**Supplied material:**
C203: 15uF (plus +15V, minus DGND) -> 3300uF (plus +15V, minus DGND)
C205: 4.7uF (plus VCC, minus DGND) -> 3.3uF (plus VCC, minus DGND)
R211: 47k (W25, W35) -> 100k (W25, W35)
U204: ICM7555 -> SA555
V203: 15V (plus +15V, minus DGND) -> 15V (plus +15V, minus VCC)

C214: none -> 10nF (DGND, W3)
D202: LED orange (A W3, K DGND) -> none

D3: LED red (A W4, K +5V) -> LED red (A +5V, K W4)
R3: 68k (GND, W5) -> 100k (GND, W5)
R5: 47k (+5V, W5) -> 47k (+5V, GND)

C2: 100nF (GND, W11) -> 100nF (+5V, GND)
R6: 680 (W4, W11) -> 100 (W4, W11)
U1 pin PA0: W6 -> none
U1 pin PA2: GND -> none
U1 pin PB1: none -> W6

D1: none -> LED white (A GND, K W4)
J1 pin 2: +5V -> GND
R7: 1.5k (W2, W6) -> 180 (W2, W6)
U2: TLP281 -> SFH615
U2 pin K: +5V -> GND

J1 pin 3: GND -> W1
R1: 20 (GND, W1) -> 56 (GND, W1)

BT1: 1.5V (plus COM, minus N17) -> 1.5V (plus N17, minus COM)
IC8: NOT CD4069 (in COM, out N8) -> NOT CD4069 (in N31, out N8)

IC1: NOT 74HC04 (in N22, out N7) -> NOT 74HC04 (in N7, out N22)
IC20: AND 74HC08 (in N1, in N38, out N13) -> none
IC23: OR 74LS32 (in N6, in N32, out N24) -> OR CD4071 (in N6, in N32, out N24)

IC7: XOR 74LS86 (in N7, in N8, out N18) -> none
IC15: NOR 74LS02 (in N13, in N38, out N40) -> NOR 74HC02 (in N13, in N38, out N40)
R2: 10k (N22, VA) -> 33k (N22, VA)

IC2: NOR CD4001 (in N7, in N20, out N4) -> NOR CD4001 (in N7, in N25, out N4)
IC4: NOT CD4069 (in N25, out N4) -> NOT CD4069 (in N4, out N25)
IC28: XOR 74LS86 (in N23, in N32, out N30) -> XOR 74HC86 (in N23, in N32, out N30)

**Problem to work on:** Copy the records exactly, keeping every word in place.

**Expected answer:**
C203: 15uF (plus +15V, minus DGND) -> 3300uF (plus +15V, minus DGND)
C205: 4.7uF (plus VCC, minus DGND) -> 3.3uF (plus VCC, minus DGND)
R211: 47k (W25, W35) -> 100k (W25, W35)
U204: ICM7555 -> SA555
V203: 15V (plus +15V, minus DGND) -> 15V (plus +15V, minus VCC)

C214: none -> 10nF (DGND, W3)
D202: LED orange (A W3, K DGND) -> none

D3: LED red (A W4, K +5V) -> LED red (A +5V, K W4)
R3: 68k (GND, W5) -> 100k (GND, W5)
R5: 47k (+5V, W5) -> 47k (+5V, GND)

C2: 100nF (GND, W11) -> 100nF (+5V, GND)
R6: 680 (W4, W11) -> 100 (W4, W11)
U1 pin PA0: W6 -> none
U1 pin PA2: GND -> none
U1 pin PB1: none -> W6

D1: none -> LED white (A GND, K W4)
J1 pin 2: +5V -> GND
R7: 1.5k (W2, W6) -> 180 (W2, W6)
U2: TLP281 -> SFH615
U2 pin K: +5V -> GND

J1 pin 3: GND -> W1
R1: 20 (GND, W1) -> 56 (GND, W1)

BT1: 1.5V (plus COM, minus N17) -> 1.5V (plus N17, minus COM)
IC8: NOT CD4069 (in COM, out N8) -> NOT CD4069 (in N31, out N8)

IC1: NOT 74HC04 (in N22, out N7) -> NOT 74HC04 (in N7, out N22)
IC20: AND 74HC08 (in N1, in N38, out N13) -> none
IC23: OR 74LS32 (in N6, in N32, out N24) -> OR CD4071 (in N6, in N32, out N24)

IC7: XOR 74LS86 (in N7, in N8, out N18) -> none
IC15: NOR 74LS02 (in N13, in N38, out N40) -> NOR 74HC02 (in N13, in N38, out N40)
R2: 10k (N22, VA) -> 33k (N22, VA)

IC2: NOR CD4001 (in N7, in N20, out N4) -> NOR CD4001 (in N7, in N25, out N4)
IC4: NOT CD4069 (in N25, out N4) -> NOT CD4069 (in N4, out N25)
IC28: XOR 74LS86 (in N23, in N32, out N30) -> XOR 74HC86 (in N23, in N32, out N30)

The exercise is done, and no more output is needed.